#### WHAT TO DO:
For the listing below, give the count of lines containing the string "COIL" and nothing else.

:::::

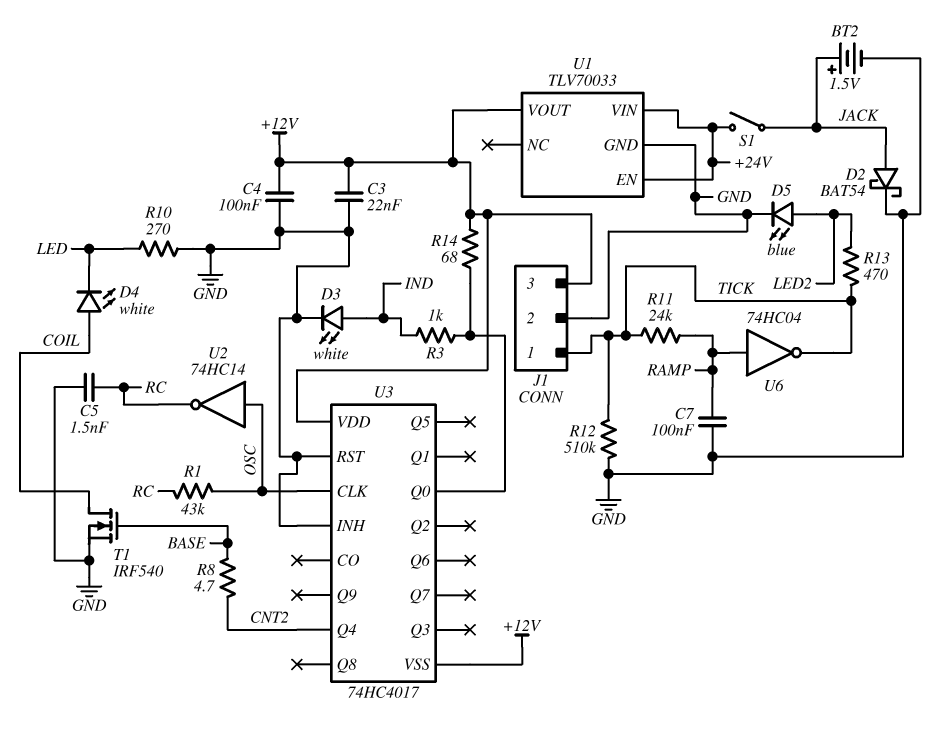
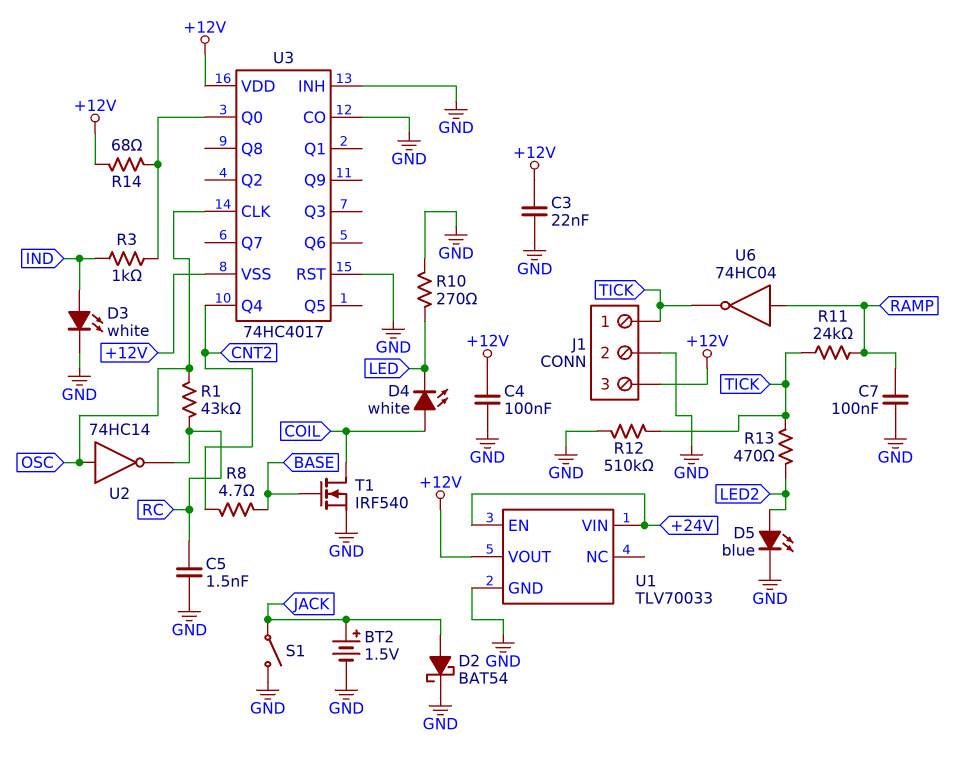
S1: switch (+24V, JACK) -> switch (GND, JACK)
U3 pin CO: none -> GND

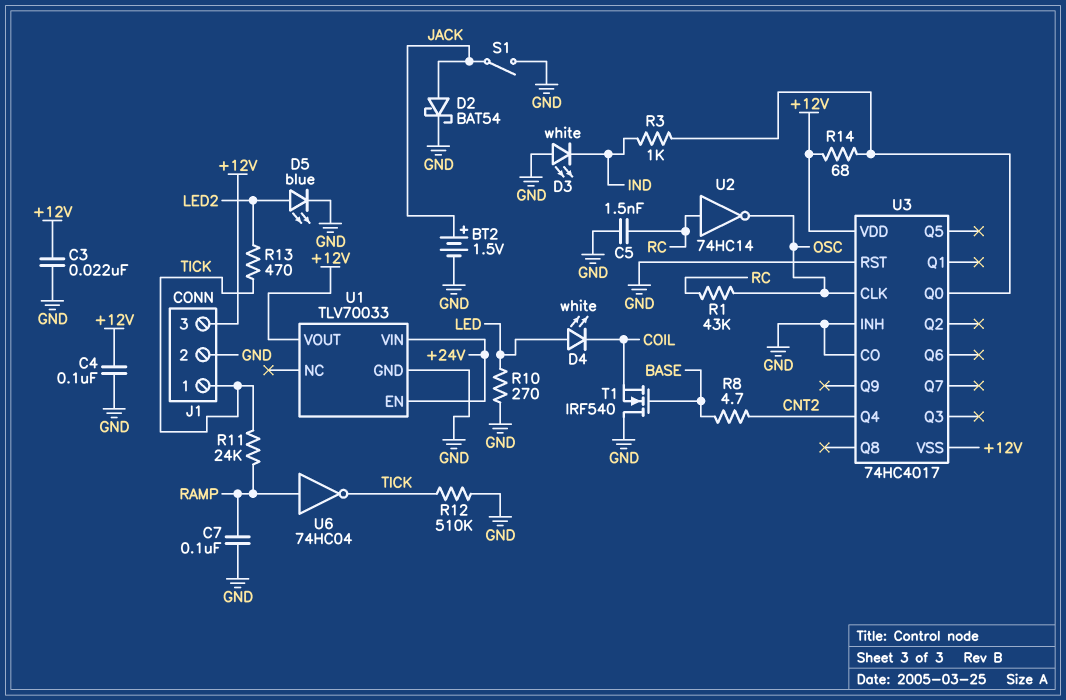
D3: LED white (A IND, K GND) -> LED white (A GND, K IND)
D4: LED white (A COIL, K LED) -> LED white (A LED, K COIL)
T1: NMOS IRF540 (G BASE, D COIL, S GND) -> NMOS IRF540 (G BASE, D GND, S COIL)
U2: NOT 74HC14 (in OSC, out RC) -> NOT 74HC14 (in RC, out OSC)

:::::

#### EXERCISE ANSWER:
2